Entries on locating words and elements
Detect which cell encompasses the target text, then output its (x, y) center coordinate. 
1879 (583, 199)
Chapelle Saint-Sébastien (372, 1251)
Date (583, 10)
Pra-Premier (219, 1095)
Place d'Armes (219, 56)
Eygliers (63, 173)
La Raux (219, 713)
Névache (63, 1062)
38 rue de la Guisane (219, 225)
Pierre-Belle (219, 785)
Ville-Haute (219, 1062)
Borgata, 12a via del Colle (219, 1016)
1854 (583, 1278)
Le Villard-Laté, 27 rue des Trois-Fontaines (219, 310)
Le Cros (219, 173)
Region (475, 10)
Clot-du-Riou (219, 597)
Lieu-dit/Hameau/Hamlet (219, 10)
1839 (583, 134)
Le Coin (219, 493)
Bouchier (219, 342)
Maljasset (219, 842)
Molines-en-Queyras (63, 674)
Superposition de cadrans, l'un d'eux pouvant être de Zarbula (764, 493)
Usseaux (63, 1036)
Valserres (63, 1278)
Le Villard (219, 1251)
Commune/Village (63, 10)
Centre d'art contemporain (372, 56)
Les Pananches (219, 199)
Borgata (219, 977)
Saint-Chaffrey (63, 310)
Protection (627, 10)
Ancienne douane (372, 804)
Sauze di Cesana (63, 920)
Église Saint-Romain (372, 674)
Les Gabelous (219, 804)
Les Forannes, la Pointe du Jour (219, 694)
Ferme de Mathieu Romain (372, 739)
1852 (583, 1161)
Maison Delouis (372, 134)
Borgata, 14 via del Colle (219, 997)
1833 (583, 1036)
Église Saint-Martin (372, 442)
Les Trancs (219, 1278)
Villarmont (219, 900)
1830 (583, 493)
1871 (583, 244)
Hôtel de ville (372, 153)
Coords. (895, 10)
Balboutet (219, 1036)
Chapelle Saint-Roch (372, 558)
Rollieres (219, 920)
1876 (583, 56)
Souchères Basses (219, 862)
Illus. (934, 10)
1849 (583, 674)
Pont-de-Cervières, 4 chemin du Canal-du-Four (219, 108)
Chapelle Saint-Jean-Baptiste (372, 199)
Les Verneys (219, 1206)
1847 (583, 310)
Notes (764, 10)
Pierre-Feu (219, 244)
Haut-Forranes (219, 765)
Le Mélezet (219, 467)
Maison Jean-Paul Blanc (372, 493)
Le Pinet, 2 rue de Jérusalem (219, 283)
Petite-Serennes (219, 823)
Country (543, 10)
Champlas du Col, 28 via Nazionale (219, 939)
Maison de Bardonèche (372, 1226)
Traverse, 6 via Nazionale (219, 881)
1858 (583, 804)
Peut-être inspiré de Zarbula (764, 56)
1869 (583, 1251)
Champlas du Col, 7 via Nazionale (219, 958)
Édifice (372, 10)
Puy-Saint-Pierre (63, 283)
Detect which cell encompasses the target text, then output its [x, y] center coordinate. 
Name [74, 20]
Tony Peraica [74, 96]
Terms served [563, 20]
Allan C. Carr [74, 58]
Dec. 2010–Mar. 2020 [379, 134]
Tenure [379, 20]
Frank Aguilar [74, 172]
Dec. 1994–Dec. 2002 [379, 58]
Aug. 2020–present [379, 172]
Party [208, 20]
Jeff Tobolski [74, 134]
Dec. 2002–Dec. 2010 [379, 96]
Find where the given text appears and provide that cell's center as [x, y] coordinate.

==

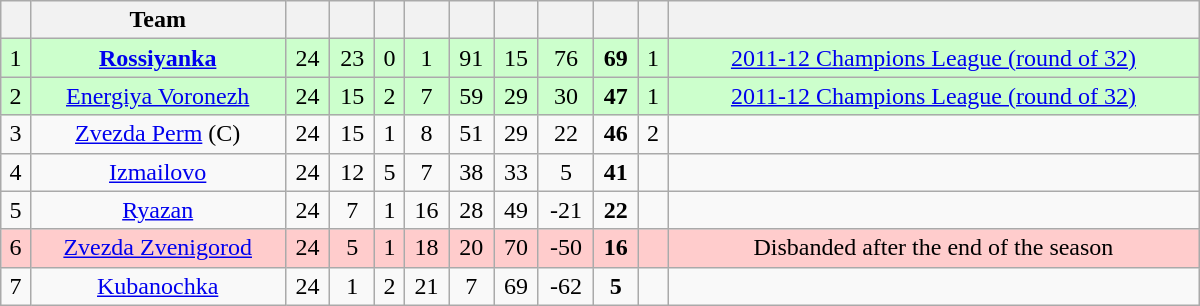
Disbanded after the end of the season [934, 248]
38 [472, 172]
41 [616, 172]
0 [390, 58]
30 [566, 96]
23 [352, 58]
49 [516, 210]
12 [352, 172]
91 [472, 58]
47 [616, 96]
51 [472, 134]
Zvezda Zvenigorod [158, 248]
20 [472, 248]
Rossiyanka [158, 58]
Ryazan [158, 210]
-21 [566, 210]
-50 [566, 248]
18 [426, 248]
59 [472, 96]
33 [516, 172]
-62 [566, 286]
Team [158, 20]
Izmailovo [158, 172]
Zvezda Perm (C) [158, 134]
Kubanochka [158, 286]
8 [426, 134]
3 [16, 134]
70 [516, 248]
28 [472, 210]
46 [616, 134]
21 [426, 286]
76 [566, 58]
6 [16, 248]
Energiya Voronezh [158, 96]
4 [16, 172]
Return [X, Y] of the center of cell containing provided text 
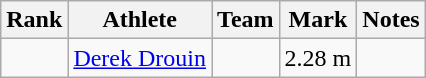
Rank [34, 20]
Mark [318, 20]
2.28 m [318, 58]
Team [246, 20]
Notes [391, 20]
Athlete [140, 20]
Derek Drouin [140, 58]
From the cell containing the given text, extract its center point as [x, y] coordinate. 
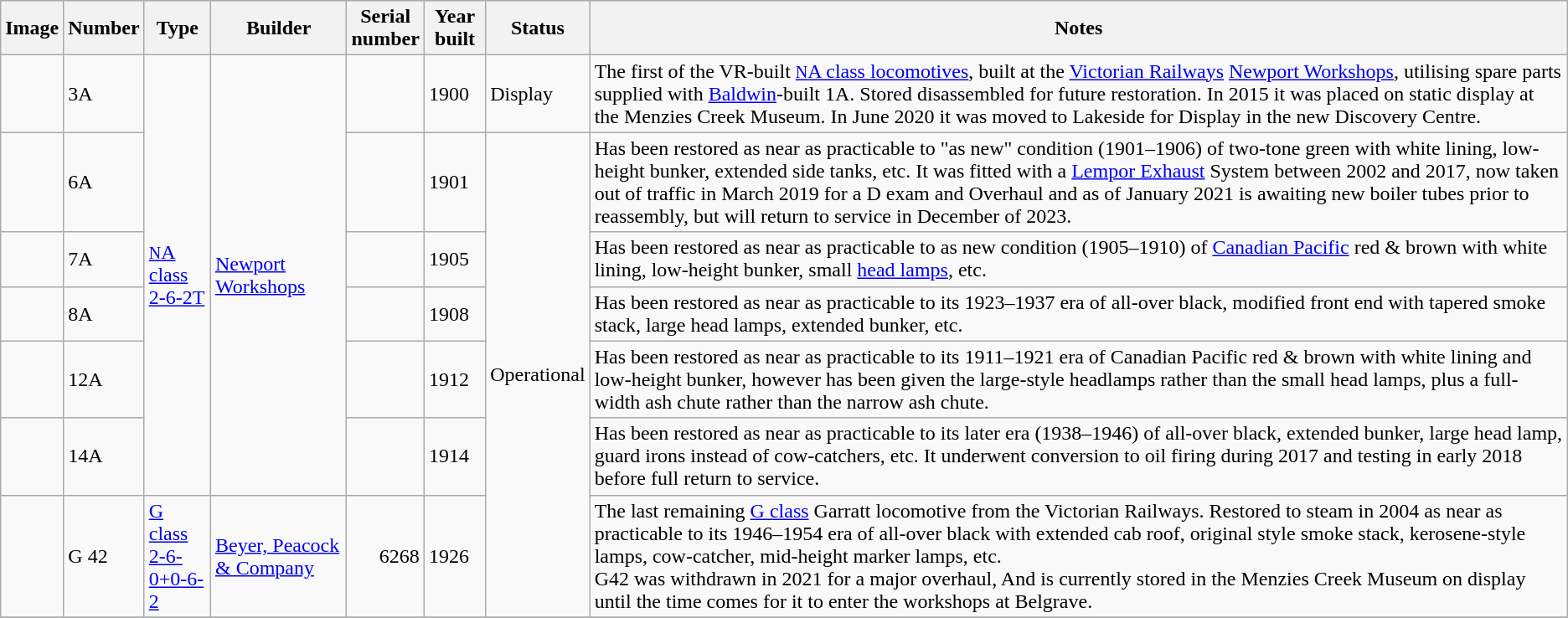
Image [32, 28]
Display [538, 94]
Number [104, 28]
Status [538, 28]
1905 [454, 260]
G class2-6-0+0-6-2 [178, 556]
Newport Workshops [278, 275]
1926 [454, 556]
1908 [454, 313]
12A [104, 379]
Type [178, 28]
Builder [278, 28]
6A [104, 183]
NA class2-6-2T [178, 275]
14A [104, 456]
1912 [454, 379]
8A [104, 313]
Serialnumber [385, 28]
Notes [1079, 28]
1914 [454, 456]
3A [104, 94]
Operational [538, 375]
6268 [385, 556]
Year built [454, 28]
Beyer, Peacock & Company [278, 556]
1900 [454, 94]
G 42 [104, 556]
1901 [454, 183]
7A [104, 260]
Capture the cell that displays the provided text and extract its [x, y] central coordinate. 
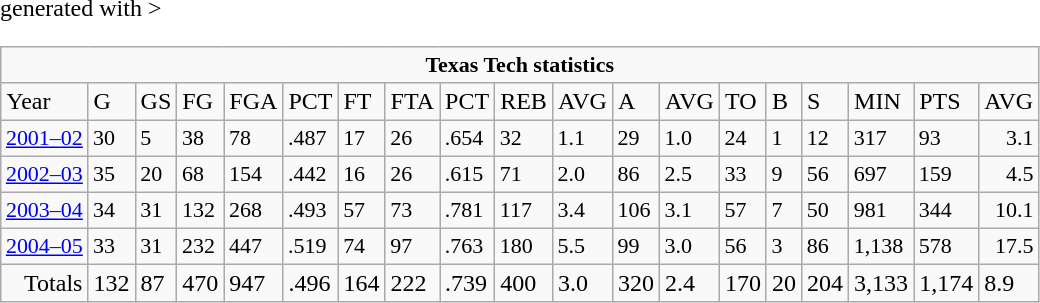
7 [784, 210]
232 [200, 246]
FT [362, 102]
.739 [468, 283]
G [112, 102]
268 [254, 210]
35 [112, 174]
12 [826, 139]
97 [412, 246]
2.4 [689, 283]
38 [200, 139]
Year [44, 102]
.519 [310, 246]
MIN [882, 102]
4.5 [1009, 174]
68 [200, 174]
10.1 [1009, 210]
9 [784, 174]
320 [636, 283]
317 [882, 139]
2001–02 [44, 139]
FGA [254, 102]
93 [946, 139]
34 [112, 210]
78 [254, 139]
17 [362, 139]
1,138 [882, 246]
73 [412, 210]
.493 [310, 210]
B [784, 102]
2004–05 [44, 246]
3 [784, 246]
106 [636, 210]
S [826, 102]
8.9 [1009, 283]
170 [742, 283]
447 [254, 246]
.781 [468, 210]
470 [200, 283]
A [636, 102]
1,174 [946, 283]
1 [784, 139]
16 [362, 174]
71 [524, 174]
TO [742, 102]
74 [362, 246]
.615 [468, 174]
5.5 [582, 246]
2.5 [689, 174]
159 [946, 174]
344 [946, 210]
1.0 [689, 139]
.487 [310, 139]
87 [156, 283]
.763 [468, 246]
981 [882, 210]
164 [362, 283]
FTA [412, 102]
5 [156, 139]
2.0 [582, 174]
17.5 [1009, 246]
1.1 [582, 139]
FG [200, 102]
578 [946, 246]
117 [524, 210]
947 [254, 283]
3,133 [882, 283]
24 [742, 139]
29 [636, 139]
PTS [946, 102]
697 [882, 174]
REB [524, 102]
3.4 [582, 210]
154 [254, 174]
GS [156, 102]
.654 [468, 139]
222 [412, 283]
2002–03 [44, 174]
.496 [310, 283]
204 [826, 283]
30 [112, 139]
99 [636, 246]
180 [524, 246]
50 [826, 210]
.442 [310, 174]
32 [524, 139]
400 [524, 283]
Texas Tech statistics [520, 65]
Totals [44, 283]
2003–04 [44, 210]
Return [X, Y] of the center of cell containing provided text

...

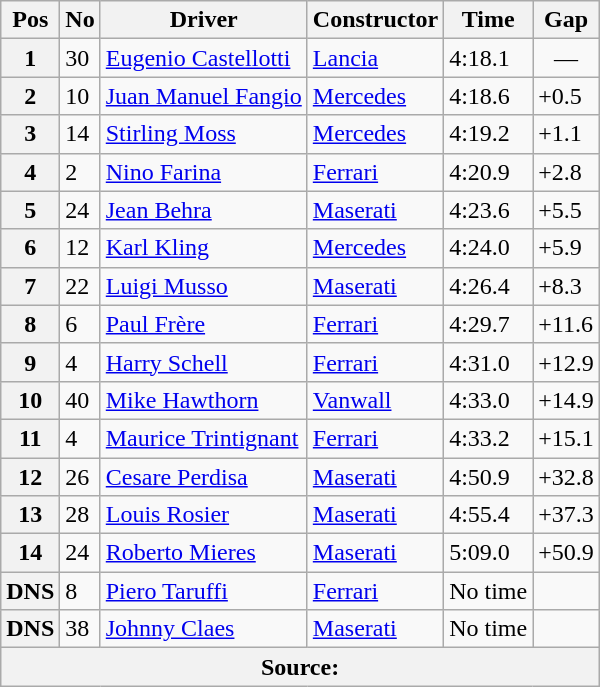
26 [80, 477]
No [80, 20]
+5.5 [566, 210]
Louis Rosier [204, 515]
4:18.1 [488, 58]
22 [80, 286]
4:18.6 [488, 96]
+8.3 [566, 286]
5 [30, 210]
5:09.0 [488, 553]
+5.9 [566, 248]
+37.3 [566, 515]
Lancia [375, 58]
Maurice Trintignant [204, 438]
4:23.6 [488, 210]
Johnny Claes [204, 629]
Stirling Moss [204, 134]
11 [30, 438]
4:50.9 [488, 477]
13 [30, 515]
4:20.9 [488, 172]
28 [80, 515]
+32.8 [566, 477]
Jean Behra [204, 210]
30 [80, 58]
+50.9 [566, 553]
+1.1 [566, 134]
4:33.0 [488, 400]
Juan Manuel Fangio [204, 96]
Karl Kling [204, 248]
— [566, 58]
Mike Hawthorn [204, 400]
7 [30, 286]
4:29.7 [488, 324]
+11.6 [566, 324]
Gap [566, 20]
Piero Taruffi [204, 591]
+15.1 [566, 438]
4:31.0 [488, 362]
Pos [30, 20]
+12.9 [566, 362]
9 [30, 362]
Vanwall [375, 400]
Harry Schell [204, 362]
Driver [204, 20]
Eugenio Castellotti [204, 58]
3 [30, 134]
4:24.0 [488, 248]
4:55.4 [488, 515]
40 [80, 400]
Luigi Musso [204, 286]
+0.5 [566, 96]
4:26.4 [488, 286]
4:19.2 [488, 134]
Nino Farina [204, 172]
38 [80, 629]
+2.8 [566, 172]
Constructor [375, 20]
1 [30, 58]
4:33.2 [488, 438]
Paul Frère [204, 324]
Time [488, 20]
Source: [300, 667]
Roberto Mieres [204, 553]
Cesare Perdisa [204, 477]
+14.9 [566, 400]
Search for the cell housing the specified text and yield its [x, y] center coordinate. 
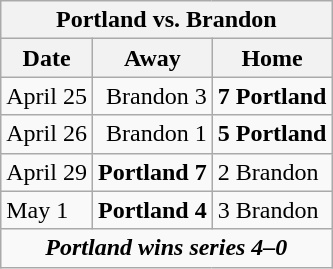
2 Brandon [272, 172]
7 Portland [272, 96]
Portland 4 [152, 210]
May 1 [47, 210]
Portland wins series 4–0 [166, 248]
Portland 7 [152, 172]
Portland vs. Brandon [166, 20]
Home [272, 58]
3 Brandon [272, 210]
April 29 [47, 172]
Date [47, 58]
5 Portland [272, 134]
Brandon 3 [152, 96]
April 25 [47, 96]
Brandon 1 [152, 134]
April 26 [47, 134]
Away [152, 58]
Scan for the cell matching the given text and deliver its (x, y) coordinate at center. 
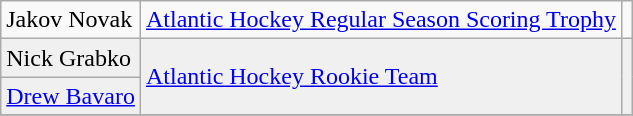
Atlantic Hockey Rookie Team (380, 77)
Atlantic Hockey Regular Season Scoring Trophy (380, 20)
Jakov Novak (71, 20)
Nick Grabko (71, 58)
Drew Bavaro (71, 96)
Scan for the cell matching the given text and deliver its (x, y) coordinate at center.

TASK GOAL - Rewrite the lines of the records from the one containing "y) center coordinate." through the one containing "La Raux (219, 713)", both included, as a JSON list of strings with one string per line and no blank lines.

EXPECTED OUTPUT -
[
  "Detect which cell encompasses the target text, then output its (x, y) center coordinate. ",
  "1879 (583, 199)",
  "Chapelle Saint-Sébastien (372, 1251)",
  "Date (583, 10)",
  "Pra-Premier (219, 1095)",
  "Place d'Armes (219, 56)",
  "Eygliers (63, 173)",
  "La Raux (219, 713)"
]